**Work item:** Type the data below again exactly. Omit all pictures.

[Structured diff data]
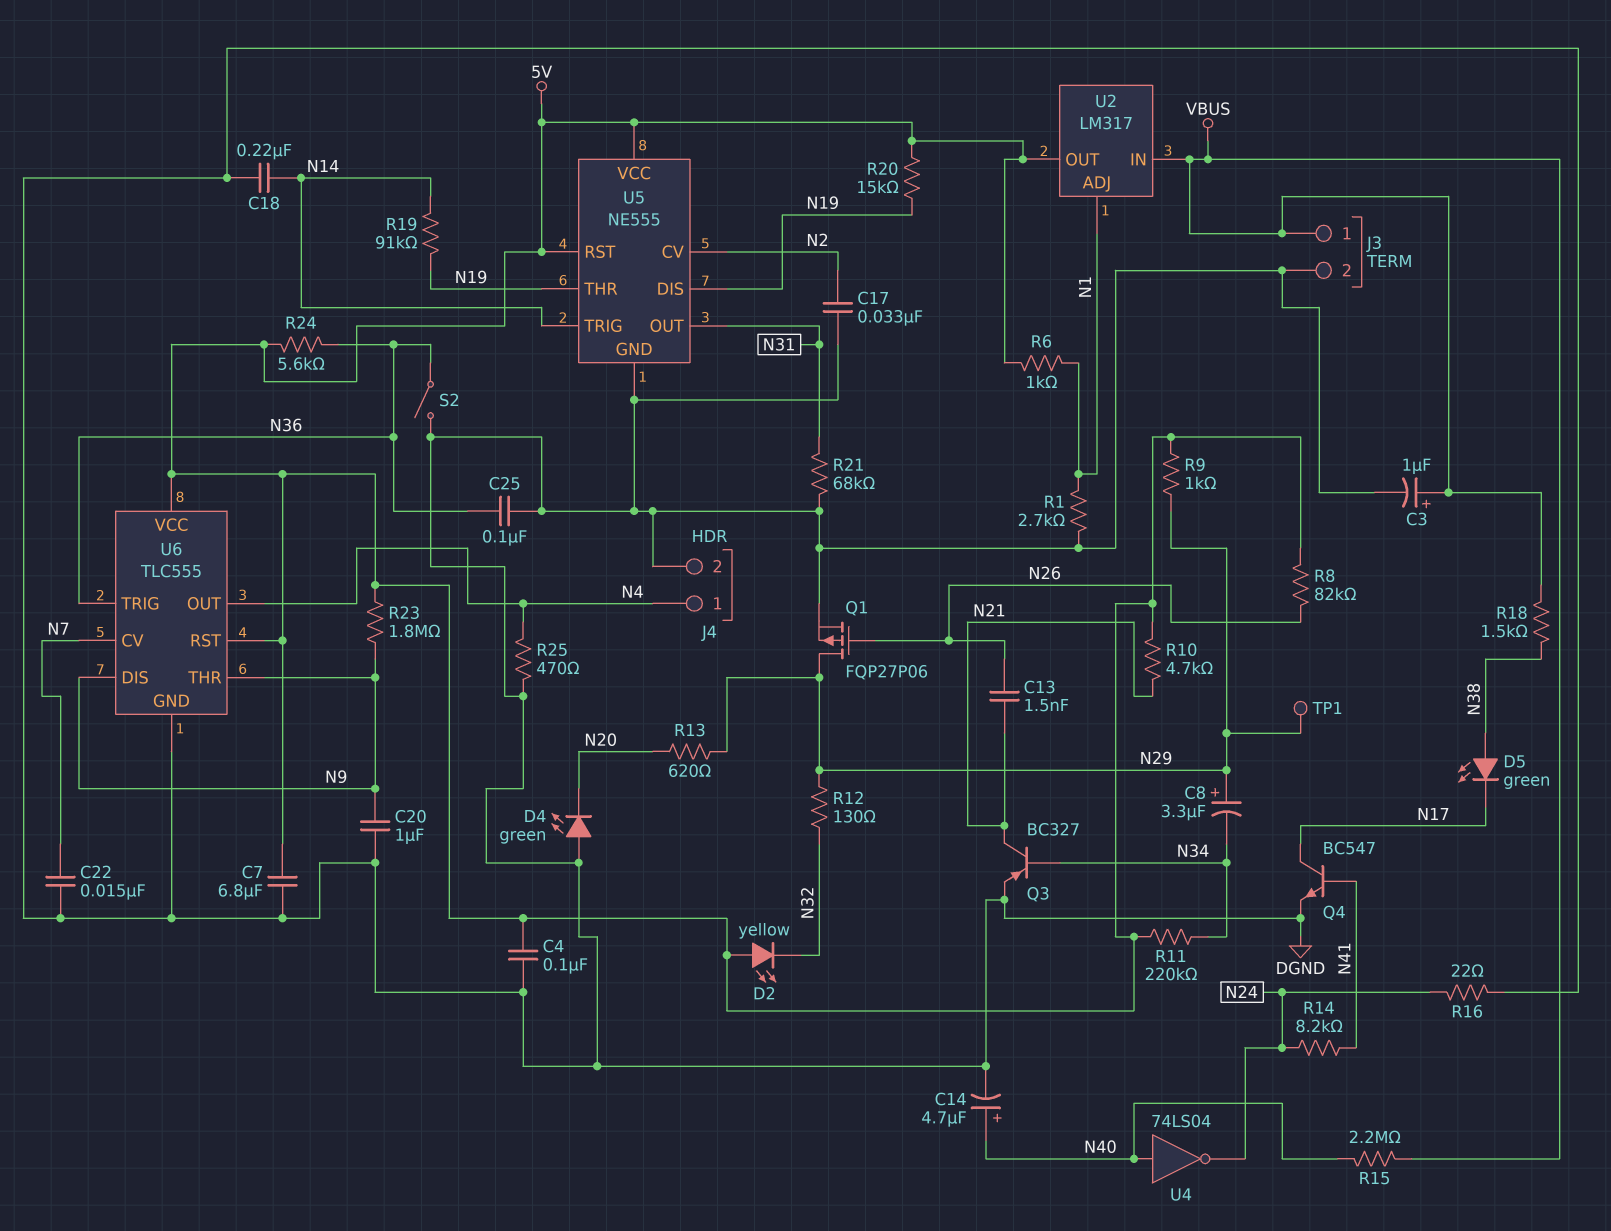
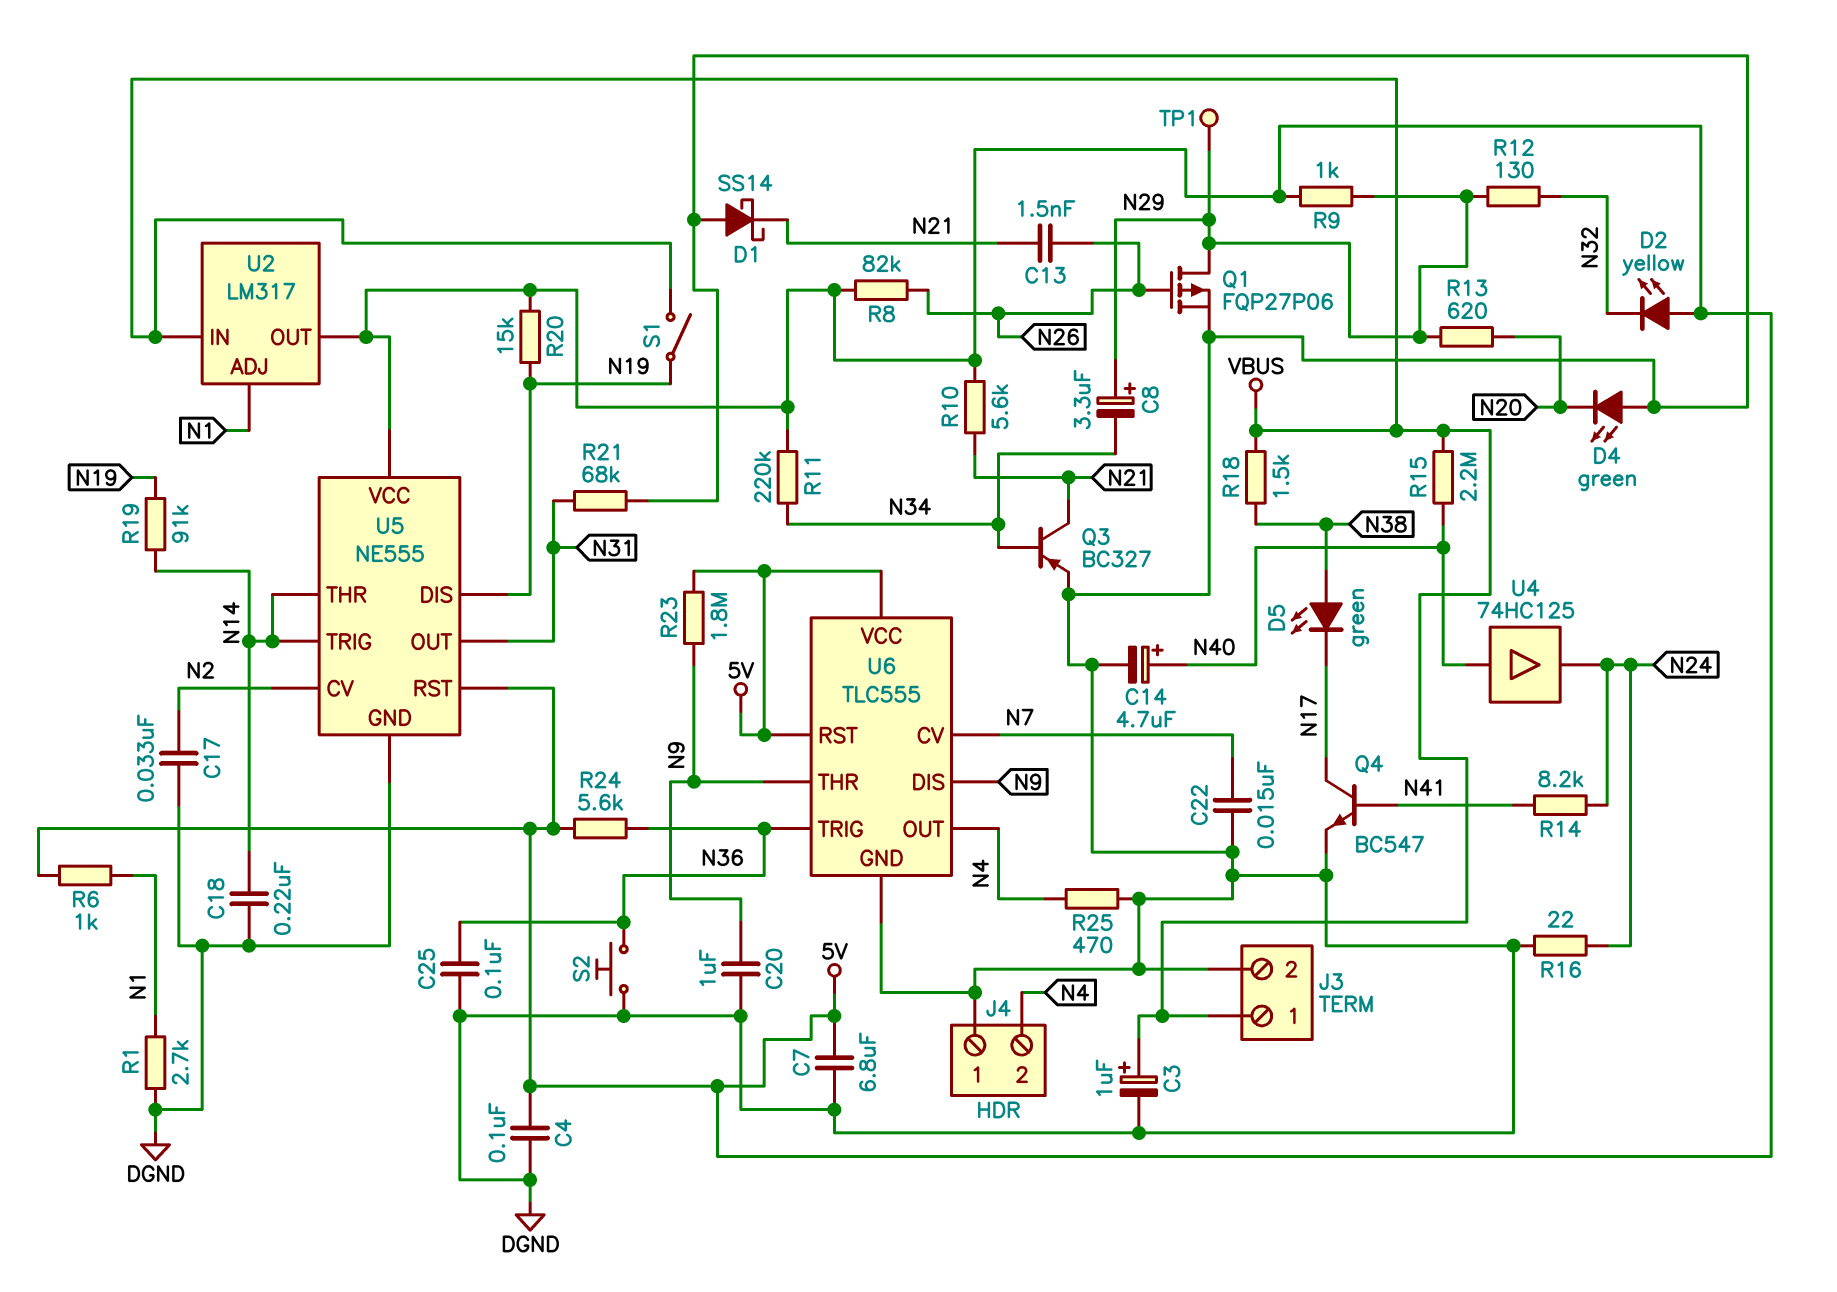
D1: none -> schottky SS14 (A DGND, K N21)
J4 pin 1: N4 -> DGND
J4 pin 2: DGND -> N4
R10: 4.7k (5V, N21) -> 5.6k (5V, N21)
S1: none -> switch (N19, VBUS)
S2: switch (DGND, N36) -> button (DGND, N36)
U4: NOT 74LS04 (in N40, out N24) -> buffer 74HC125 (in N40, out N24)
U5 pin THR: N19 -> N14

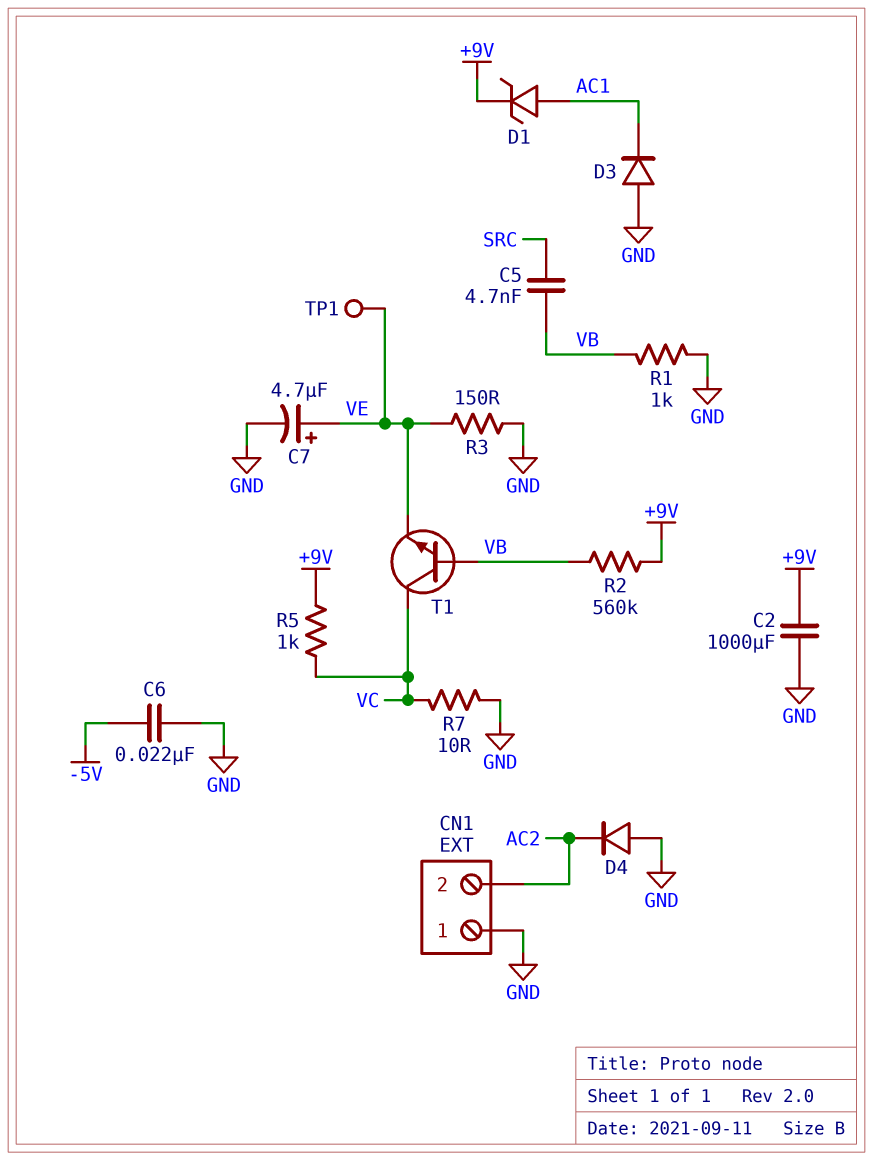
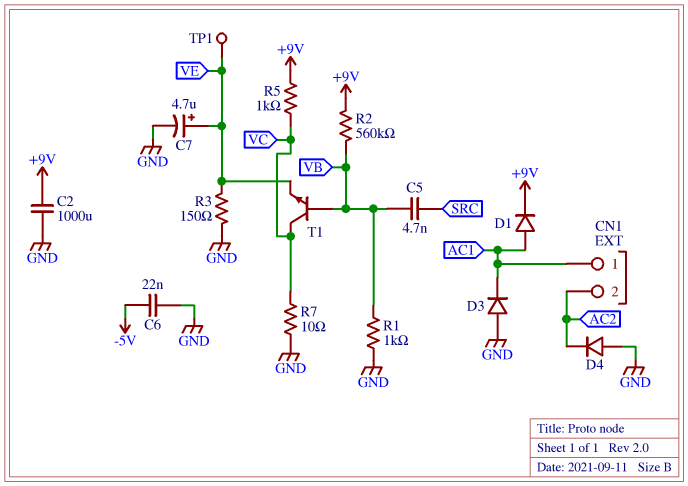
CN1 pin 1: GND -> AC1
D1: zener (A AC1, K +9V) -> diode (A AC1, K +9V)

**Task solution:**
D1: none -> schottky SS14 (A DGND, K N21)
J4 pin 1: N4 -> DGND
J4 pin 2: DGND -> N4
R10: 4.7k (5V, N21) -> 5.6k (5V, N21)
S1: none -> switch (N19, VBUS)
S2: switch (DGND, N36) -> button (DGND, N36)
U4: NOT 74LS04 (in N40, out N24) -> buffer 74HC125 (in N40, out N24)
U5 pin THR: N19 -> N14

CN1 pin 1: GND -> AC1
D1: zener (A AC1, K +9V) -> diode (A AC1, K +9V)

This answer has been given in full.